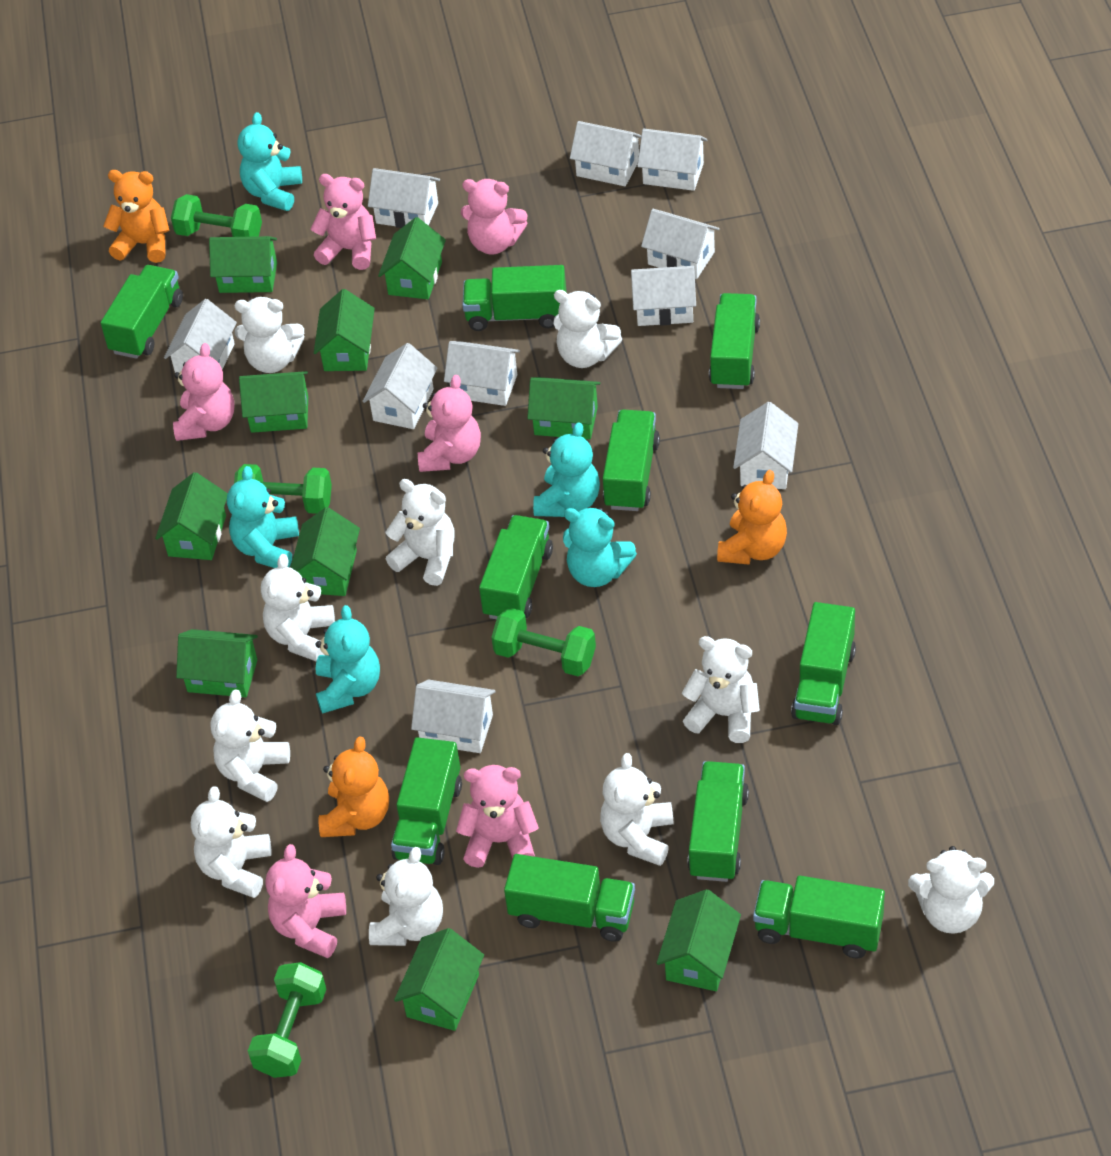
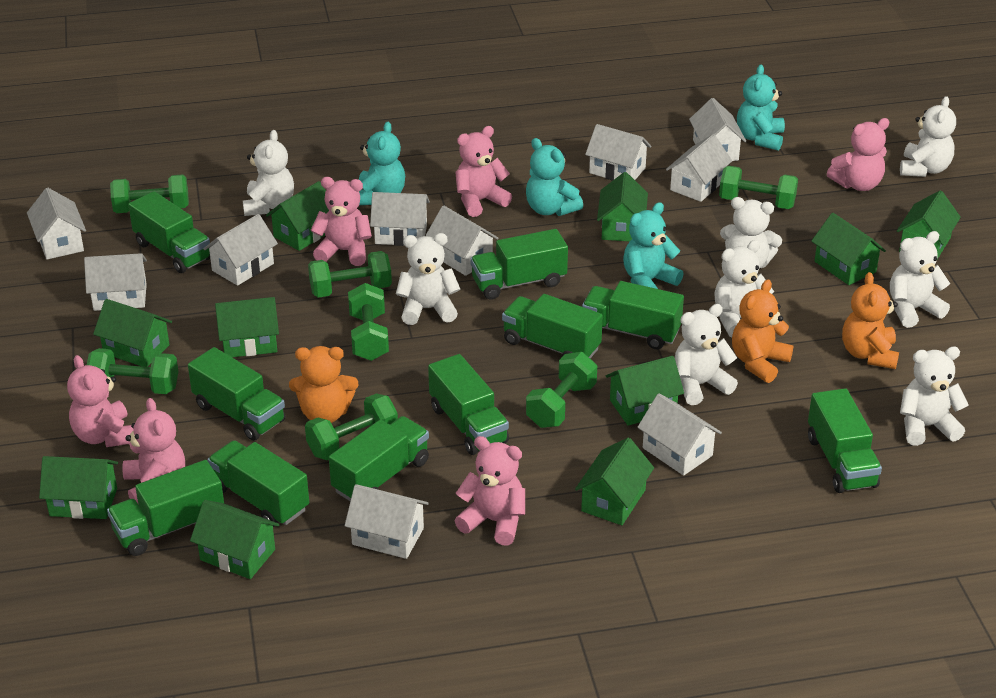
green dumbbell: 4 -> 7
turquoise teddy bear: 5 -> 4
white teddy bear: 10 -> 8

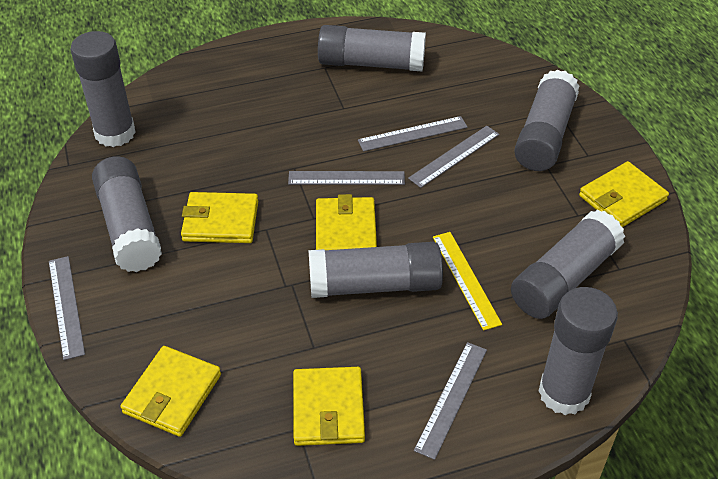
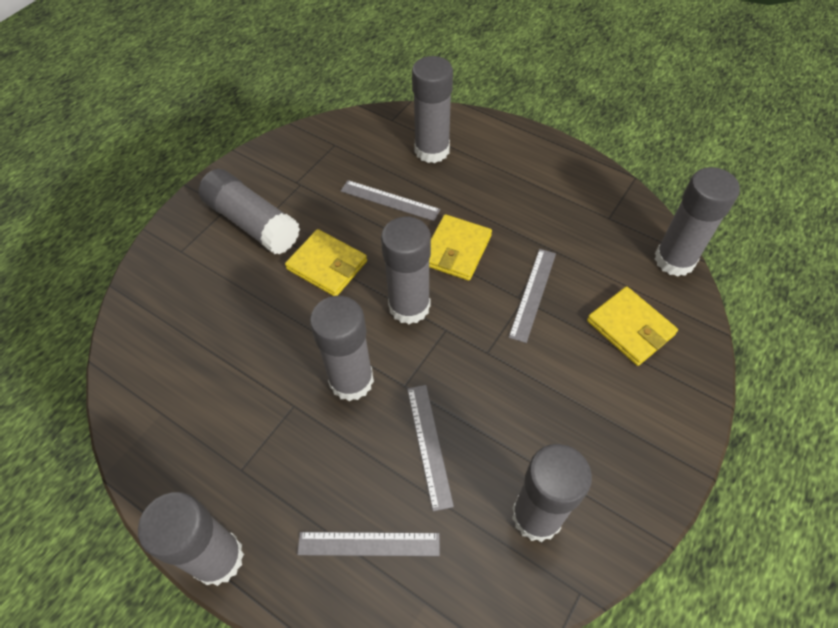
grey ruler: 5 -> 4
yellow ruler: 1 -> 0
yellow wallet: 5 -> 3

Instruction
Please retype, exactly as they appear, the lines from the one with "turquoise teddy bear: 5 -> 4" through the final line of the material, both included, and drop any pictures.

Response
turquoise teddy bear: 5 -> 4
white teddy bear: 10 -> 8

grey ruler: 5 -> 4
yellow ruler: 1 -> 0
yellow wallet: 5 -> 3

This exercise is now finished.